### WHAT YOU ARE ASKED TO DO:
The line containing "white star: 1 -> 4" marks the end: output every line of the data up to it, and that line too, exactly as written.

● ● ● ●

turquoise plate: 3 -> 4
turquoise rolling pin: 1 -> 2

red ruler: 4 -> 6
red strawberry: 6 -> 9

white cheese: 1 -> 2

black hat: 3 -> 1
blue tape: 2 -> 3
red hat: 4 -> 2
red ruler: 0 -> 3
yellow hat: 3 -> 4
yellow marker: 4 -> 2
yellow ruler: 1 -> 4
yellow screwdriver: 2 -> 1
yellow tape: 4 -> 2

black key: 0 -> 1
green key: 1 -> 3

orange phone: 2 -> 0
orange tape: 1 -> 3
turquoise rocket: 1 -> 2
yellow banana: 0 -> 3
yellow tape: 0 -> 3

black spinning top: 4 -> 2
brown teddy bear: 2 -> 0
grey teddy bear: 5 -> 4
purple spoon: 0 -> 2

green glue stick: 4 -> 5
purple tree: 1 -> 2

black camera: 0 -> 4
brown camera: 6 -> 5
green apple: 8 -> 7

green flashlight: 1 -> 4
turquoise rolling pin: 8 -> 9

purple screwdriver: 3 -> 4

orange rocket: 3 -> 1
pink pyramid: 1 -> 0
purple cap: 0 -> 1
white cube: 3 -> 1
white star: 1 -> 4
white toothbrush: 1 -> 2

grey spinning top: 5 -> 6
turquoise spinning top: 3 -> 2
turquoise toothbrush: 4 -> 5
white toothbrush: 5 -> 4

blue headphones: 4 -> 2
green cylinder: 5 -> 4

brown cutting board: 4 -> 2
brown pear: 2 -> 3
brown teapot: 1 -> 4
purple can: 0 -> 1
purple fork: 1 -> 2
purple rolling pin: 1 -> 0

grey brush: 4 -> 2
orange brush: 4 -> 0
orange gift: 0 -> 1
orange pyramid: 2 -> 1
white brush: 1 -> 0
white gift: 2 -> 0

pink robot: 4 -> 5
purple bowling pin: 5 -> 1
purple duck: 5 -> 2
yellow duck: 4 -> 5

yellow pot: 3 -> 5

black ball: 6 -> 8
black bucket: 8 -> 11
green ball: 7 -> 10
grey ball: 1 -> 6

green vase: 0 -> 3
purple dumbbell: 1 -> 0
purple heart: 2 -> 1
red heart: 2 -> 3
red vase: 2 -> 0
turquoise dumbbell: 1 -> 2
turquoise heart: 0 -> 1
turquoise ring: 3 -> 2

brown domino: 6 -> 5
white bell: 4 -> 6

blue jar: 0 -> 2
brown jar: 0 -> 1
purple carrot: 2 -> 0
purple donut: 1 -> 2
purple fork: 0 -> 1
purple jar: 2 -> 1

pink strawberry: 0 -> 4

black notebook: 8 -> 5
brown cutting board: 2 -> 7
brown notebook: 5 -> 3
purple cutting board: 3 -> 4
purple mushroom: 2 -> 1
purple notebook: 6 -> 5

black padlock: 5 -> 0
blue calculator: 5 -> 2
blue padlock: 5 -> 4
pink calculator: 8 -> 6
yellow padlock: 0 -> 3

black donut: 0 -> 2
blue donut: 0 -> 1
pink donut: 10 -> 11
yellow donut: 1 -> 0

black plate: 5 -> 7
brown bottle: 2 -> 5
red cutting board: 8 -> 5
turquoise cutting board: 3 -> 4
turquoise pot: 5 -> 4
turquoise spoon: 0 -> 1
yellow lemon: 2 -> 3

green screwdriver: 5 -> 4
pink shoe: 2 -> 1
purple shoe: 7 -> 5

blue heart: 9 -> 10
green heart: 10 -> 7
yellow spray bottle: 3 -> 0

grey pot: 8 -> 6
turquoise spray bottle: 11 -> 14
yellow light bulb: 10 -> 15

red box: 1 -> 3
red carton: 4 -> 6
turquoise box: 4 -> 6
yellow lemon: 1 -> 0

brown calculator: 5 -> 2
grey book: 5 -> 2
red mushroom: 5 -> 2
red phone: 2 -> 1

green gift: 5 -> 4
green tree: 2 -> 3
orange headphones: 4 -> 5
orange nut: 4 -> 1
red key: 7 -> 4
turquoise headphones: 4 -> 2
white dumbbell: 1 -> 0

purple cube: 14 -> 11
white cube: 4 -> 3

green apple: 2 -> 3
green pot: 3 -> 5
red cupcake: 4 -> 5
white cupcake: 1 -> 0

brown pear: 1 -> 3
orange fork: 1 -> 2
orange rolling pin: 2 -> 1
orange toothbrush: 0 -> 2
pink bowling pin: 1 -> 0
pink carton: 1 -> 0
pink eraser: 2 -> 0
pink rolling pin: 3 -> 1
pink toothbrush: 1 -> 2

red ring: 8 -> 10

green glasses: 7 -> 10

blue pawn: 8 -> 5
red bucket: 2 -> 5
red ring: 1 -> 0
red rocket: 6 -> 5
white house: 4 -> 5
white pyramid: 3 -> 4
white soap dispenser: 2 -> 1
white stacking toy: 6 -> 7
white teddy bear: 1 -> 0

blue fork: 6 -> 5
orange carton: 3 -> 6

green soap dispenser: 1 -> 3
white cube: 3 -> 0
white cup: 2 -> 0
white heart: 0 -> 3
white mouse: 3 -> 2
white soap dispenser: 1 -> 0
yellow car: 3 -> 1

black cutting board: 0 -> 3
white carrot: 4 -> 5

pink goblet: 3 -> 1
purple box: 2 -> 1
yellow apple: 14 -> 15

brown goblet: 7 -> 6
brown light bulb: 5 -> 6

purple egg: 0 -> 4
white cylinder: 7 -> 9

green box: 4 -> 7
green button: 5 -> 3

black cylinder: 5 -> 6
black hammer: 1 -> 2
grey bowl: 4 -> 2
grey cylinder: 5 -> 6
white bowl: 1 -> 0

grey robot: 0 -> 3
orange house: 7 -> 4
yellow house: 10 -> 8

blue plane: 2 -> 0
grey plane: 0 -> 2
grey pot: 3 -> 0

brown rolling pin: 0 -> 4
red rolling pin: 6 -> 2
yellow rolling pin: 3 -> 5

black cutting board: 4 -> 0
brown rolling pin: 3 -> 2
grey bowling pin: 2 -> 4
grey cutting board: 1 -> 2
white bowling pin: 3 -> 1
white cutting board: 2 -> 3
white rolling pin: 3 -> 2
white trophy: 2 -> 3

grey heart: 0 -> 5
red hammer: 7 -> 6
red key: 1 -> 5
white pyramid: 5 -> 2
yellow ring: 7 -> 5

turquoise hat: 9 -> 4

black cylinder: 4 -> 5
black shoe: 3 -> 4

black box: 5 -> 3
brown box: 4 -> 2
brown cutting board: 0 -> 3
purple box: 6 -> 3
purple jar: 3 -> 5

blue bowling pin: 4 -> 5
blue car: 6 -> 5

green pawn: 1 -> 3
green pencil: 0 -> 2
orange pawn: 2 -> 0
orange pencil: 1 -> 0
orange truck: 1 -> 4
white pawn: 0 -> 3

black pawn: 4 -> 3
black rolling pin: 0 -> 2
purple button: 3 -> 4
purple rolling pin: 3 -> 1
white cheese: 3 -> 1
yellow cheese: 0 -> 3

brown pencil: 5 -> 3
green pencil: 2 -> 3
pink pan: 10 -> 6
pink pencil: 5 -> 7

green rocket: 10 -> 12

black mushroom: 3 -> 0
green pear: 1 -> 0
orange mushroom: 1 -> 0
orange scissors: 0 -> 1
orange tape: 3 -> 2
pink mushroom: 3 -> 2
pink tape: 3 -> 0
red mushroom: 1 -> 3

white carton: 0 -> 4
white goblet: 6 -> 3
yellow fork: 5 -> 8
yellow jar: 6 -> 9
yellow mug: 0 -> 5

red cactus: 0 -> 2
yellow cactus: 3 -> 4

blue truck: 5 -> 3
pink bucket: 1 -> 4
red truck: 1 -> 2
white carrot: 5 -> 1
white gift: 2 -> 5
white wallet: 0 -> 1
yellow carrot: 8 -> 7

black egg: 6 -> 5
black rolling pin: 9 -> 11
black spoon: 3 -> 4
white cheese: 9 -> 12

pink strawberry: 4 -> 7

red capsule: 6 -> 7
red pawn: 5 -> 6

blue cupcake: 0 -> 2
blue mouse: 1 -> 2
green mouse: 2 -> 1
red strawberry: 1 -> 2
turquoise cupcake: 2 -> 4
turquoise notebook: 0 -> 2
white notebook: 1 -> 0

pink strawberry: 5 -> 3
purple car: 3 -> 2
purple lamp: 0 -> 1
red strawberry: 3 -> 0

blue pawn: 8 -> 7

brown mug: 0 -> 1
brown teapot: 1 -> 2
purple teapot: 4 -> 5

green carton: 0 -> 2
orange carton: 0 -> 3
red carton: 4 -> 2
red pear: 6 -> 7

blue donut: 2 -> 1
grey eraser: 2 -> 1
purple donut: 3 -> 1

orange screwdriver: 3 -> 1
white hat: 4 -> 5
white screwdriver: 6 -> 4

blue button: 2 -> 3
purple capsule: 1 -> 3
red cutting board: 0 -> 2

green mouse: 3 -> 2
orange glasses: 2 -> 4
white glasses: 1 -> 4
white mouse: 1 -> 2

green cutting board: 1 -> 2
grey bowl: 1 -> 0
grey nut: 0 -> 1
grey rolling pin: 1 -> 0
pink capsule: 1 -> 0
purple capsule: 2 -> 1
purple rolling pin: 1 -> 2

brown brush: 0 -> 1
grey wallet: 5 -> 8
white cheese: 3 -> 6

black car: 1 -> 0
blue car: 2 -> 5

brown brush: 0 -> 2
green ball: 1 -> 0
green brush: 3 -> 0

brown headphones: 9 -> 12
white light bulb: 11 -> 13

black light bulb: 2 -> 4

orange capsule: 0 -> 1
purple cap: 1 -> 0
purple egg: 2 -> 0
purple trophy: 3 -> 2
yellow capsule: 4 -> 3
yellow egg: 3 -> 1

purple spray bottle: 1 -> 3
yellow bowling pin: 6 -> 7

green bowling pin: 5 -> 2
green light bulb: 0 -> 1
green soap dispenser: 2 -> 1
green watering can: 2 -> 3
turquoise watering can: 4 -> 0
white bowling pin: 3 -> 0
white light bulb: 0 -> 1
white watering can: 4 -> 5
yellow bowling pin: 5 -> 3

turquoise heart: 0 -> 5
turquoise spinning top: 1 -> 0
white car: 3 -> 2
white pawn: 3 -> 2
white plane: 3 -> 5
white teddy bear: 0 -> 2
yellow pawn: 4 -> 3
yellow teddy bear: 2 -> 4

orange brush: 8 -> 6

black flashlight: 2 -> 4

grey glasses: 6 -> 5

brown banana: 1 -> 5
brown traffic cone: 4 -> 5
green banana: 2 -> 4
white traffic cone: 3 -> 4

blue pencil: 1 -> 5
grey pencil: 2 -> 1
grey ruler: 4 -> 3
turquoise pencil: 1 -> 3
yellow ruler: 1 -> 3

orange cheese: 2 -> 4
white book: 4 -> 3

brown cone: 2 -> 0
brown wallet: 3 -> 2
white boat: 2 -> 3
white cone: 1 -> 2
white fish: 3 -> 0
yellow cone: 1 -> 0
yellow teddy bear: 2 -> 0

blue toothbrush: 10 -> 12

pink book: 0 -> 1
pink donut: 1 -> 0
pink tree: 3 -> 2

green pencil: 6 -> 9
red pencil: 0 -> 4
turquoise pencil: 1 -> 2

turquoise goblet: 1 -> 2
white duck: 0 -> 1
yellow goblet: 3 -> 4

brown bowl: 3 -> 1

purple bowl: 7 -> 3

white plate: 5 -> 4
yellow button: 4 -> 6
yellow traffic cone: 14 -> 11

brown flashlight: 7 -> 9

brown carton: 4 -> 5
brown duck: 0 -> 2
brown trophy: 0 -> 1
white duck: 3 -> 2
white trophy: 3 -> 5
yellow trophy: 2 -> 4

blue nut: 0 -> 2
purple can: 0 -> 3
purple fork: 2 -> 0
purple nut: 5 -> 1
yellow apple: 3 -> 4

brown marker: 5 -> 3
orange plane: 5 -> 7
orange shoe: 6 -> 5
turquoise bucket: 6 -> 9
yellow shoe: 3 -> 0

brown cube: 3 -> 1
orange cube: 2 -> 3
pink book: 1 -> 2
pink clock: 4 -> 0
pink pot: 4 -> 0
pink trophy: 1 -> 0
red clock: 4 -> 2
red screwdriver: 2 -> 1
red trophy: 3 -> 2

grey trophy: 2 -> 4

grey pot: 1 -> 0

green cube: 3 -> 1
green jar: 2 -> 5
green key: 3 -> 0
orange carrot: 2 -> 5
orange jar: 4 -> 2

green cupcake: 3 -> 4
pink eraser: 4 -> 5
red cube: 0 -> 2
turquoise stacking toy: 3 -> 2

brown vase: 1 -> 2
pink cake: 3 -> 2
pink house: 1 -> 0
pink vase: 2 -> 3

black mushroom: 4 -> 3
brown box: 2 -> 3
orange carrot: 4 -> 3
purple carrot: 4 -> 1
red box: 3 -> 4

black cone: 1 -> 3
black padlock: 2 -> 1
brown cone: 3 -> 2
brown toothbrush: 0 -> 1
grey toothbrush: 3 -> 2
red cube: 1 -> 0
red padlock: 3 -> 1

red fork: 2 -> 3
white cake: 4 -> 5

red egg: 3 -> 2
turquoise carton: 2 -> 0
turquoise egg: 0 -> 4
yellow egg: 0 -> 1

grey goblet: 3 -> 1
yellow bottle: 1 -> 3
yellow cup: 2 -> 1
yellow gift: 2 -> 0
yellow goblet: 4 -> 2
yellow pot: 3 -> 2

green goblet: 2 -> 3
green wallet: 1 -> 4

● ● ● ●

### ANSWER BOX:
turquoise plate: 3 -> 4
turquoise rolling pin: 1 -> 2

red ruler: 4 -> 6
red strawberry: 6 -> 9

white cheese: 1 -> 2

black hat: 3 -> 1
blue tape: 2 -> 3
red hat: 4 -> 2
red ruler: 0 -> 3
yellow hat: 3 -> 4
yellow marker: 4 -> 2
yellow ruler: 1 -> 4
yellow screwdriver: 2 -> 1
yellow tape: 4 -> 2

black key: 0 -> 1
green key: 1 -> 3

orange phone: 2 -> 0
orange tape: 1 -> 3
turquoise rocket: 1 -> 2
yellow banana: 0 -> 3
yellow tape: 0 -> 3

black spinning top: 4 -> 2
brown teddy bear: 2 -> 0
grey teddy bear: 5 -> 4
purple spoon: 0 -> 2

green glue stick: 4 -> 5
purple tree: 1 -> 2

black camera: 0 -> 4
brown camera: 6 -> 5
green apple: 8 -> 7

green flashlight: 1 -> 4
turquoise rolling pin: 8 -> 9

purple screwdriver: 3 -> 4

orange rocket: 3 -> 1
pink pyramid: 1 -> 0
purple cap: 0 -> 1
white cube: 3 -> 1
white star: 1 -> 4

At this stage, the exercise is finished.